Records provided –
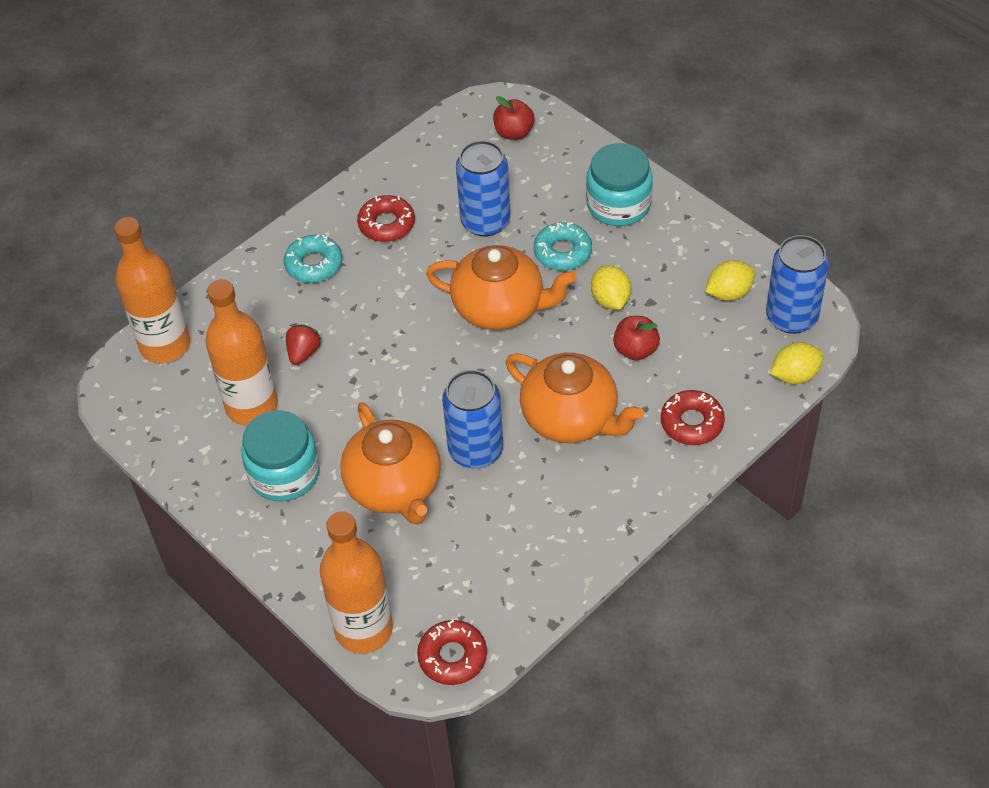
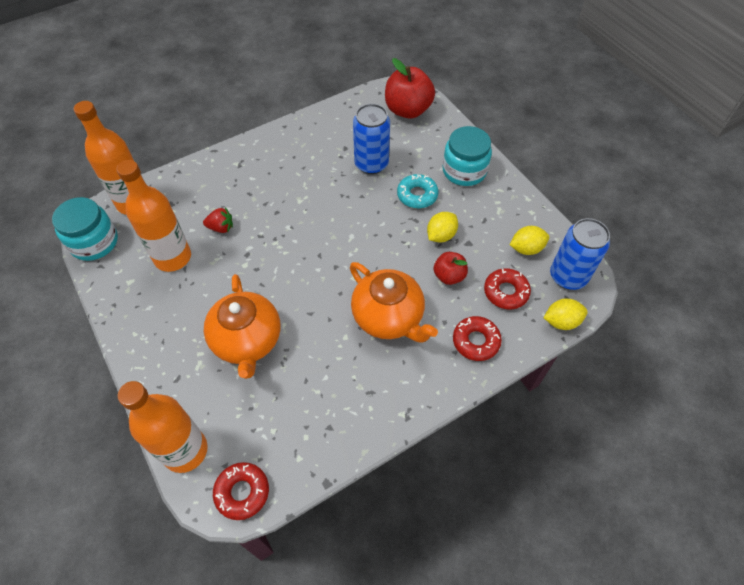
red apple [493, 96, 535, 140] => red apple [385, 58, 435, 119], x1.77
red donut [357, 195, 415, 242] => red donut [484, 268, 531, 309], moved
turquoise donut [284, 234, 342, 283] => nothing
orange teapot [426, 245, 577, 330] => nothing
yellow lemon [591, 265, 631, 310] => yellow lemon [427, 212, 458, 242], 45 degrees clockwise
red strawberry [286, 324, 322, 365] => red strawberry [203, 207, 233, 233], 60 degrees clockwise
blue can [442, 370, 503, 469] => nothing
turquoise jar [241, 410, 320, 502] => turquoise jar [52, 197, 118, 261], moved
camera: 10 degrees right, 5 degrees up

Exercise –
Select and copy every line of the listing with the word "nothing".

Written answer –
turquoise donut [284, 234, 342, 283] => nothing
orange teapot [426, 245, 577, 330] => nothing
blue can [442, 370, 503, 469] => nothing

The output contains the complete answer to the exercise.